───── DATASET EXCERPT

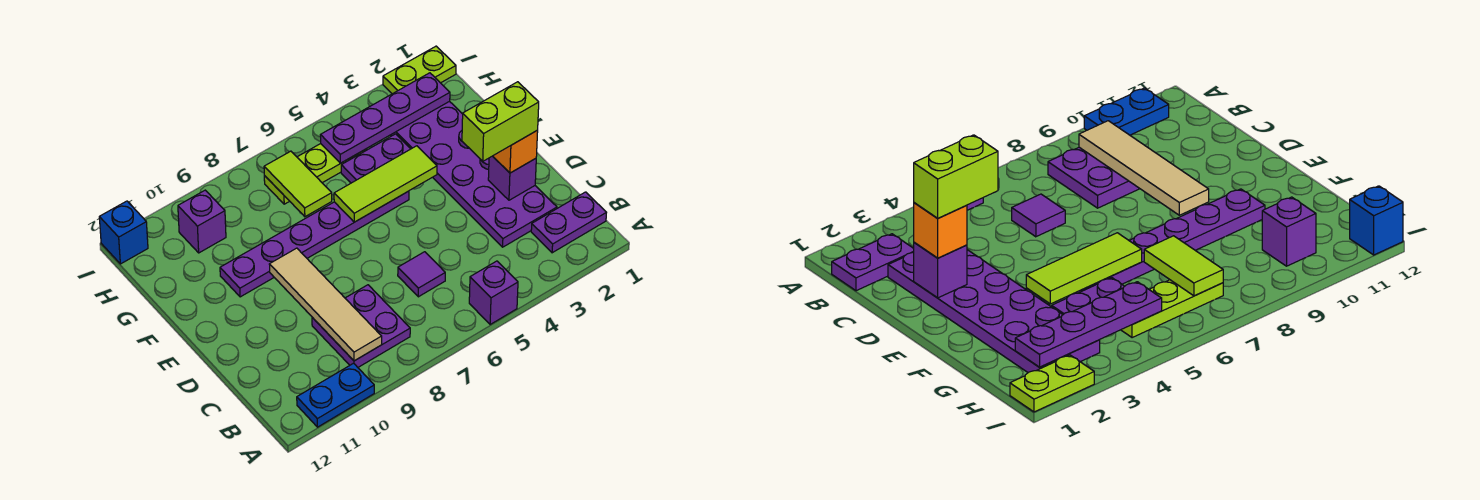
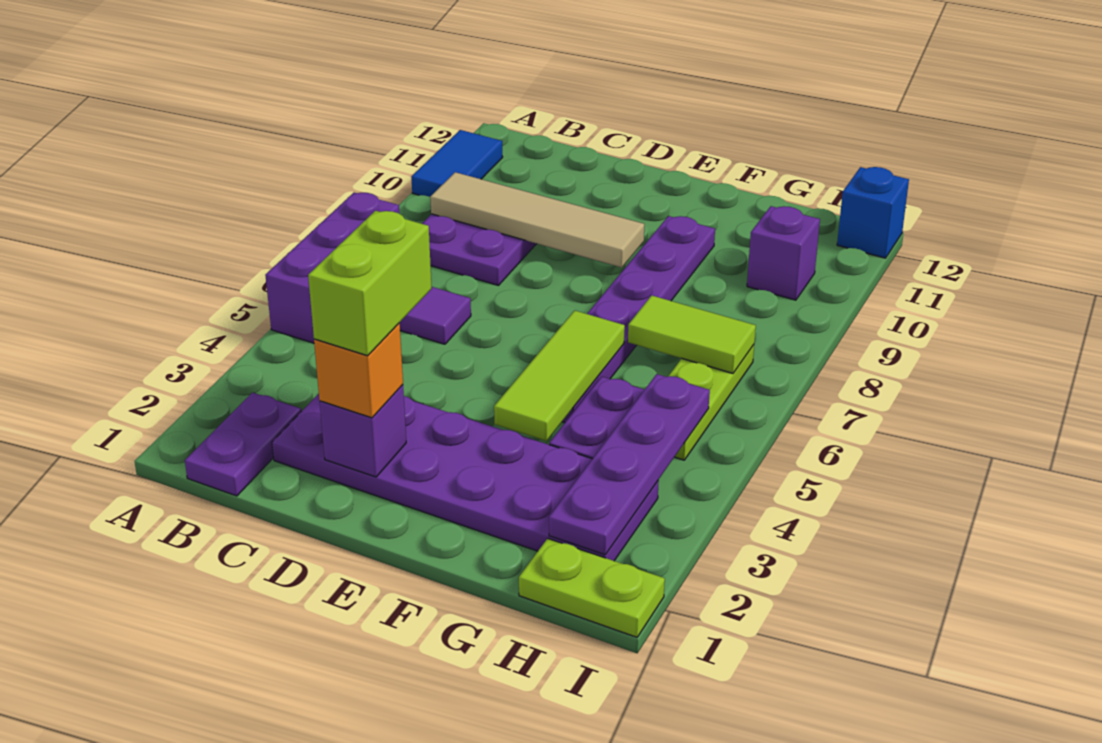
purple brick A5 level 1 -> purple brick A5:A7 level 1
blue plate A10:A11 level 1 -> blue tile A10:A11 level 1
lime plate I1:I2 level 1 -> lime plate H1:I1 level 1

──────────

YOUR GOAL: From the line that contains "blue plate A10:A11" to the last line of the material above, repeat every line exactly, keeping both the first and the last.

TASK ANSWER:
blue plate A10:A11 level 1 -> blue tile A10:A11 level 1
lime plate I1:I2 level 1 -> lime plate H1:I1 level 1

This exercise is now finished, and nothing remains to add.